> [Task to carry out]
State how many lines in the entries below hold the word "BASE", with nothing besides the number.

··· Entries provided ···

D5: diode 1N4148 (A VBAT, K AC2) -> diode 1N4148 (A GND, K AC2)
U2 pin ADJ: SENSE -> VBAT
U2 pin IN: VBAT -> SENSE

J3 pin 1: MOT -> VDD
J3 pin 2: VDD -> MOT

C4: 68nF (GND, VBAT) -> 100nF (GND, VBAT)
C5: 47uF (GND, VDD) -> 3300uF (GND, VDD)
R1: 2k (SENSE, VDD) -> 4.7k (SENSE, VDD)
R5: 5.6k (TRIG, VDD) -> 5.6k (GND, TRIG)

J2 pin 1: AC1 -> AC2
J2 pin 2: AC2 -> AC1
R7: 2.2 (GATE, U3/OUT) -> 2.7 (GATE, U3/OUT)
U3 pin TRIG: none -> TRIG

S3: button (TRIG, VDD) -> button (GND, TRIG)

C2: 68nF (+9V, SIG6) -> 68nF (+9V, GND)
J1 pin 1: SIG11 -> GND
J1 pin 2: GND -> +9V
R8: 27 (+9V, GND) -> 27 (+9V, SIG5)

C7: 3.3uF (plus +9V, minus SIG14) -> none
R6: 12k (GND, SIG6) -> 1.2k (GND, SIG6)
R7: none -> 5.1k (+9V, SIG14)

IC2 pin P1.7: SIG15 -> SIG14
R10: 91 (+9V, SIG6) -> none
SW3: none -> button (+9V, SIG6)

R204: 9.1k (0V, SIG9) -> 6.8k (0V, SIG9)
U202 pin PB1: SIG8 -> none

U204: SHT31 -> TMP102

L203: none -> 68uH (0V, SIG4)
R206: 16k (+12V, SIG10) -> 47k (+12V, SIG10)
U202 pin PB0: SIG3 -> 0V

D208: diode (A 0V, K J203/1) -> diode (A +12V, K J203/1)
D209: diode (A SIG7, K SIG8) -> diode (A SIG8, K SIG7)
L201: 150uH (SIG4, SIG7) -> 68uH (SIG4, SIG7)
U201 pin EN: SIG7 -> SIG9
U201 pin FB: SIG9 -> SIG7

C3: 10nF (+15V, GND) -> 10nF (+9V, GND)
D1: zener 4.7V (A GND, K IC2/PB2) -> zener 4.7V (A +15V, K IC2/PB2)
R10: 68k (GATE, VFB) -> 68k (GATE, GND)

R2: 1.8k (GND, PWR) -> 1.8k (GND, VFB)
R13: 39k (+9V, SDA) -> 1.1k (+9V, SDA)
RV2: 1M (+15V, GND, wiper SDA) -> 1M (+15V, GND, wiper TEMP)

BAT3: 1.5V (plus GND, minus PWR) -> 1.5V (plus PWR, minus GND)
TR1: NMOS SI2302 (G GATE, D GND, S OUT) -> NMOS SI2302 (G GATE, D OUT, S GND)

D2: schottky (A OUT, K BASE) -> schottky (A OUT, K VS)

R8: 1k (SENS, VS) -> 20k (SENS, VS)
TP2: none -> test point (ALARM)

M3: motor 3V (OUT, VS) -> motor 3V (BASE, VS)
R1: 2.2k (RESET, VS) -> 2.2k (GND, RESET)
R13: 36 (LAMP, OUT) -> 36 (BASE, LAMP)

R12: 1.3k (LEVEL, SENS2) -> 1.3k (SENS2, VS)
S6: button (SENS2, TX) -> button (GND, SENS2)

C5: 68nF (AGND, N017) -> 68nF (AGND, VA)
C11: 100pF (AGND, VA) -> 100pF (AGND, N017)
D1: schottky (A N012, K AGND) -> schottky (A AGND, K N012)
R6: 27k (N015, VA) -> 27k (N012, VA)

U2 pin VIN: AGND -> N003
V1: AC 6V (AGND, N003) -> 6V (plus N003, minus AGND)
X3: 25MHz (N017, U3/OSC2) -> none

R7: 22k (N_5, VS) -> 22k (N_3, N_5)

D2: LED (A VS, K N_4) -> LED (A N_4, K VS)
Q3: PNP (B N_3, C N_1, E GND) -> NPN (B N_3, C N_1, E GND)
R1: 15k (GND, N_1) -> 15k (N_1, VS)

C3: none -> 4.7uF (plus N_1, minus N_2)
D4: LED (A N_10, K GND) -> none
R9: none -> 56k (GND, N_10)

···

> [Response]
3